-- EXERCISE INSTRUCTIONS --
Reproduce the listing exactly, with no pictures in your copy.

-- DATA SECTION --
□ □ □

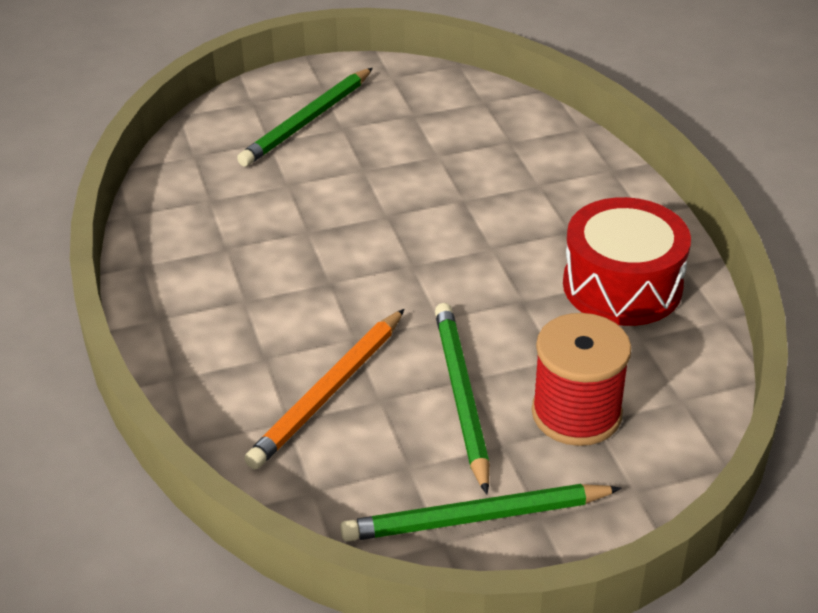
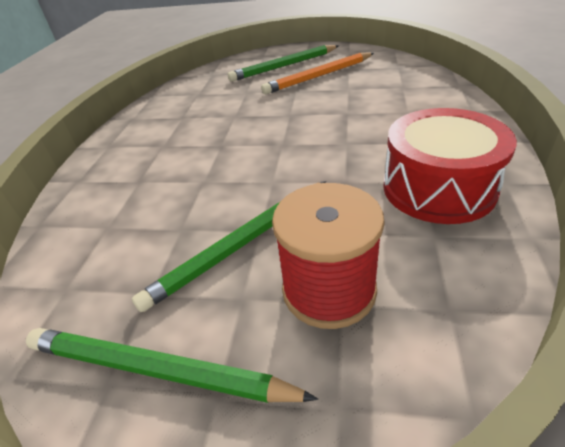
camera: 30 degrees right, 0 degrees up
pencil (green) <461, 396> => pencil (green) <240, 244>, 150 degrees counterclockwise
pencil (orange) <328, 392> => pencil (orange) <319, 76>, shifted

□ □ □

-- TASK SOLUTION --
camera: 30 degrees right, 0 degrees up
pencil (green) <461, 396> => pencil (green) <240, 244>, 150 degrees counterclockwise
pencil (orange) <328, 392> => pencil (orange) <319, 76>, shifted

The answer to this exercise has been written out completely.